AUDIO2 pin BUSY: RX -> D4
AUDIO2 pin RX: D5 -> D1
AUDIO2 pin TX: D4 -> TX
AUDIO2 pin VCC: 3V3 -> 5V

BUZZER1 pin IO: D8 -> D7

▶ WHAT TO PRODUCE
Take the records above and write each one out again exactly.

▶ ANSWER BOX
AUDIO2 pin BUSY: RX -> D4
AUDIO2 pin RX: D5 -> D1
AUDIO2 pin TX: D4 -> TX
AUDIO2 pin VCC: 3V3 -> 5V

BUZZER1 pin IO: D8 -> D7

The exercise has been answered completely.